***** DATA EXTRACTS *****
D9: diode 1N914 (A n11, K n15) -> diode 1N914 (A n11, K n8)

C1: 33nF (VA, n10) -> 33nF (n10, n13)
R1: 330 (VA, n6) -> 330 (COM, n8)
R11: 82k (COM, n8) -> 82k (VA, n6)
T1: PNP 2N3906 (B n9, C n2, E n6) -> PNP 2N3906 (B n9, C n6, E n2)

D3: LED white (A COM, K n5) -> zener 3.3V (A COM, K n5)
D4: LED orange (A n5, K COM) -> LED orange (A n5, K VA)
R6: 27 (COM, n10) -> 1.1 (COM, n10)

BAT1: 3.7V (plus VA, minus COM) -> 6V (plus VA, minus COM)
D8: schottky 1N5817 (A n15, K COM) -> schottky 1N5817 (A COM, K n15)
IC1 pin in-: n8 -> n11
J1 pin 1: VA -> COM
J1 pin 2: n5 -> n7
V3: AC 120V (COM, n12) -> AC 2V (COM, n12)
*****
**REQUIRED ACTION:**
Write out an exact transcription of the line with "D8: schottky 1N5817" and of each line after it; stop at the end of the records.

**ANSWER SECTION:**
D8: schottky 1N5817 (A n15, K COM) -> schottky 1N5817 (A COM, K n15)
IC1 pin in-: n8 -> n11
J1 pin 1: VA -> COM
J1 pin 2: n5 -> n7
V3: AC 120V (COM, n12) -> AC 2V (COM, n12)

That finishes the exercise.